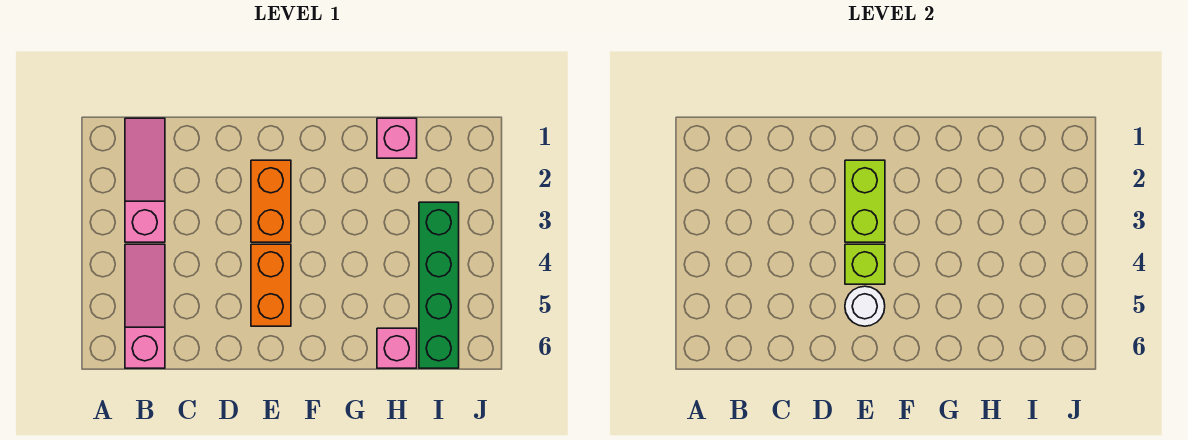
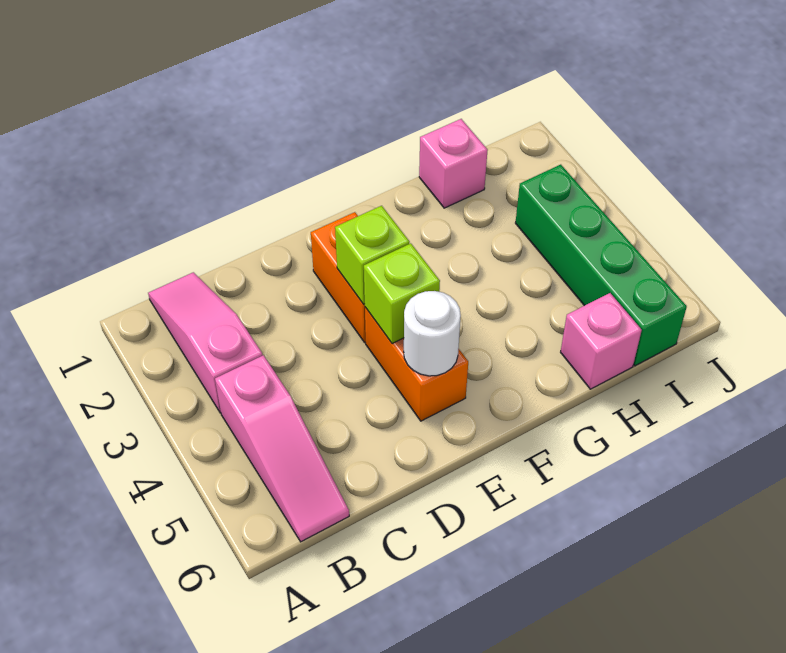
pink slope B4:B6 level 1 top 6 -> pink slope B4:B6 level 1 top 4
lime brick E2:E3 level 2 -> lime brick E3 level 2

--

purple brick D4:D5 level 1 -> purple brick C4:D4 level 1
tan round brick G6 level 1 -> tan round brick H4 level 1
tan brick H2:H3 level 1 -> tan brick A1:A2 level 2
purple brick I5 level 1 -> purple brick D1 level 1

---

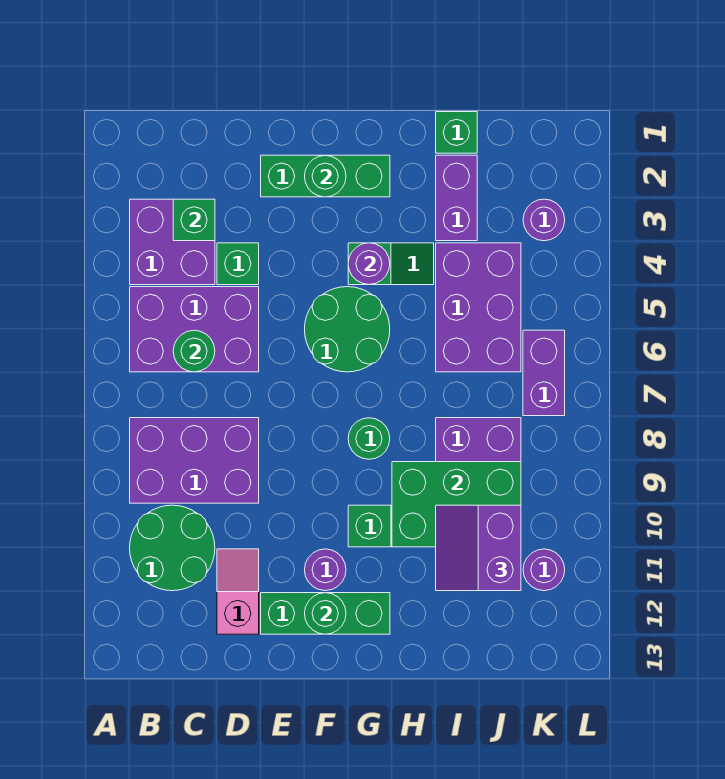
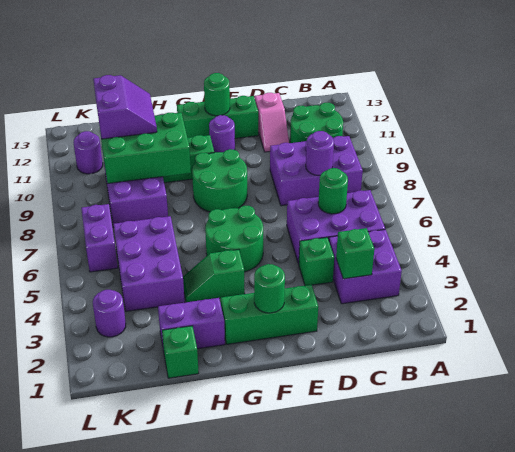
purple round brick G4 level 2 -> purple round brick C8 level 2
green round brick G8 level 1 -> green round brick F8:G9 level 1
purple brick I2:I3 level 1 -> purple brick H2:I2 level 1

DIRECTIONS FOR THIS TASK:
Beginning at the line above that contains "tan brick H2:H3", return each line exactly through the line that contains "purple brick I5", and no others.

SOLUTION:
tan brick H2:H3 level 1 -> tan brick A1:A2 level 2
purple brick I5 level 1 -> purple brick D1 level 1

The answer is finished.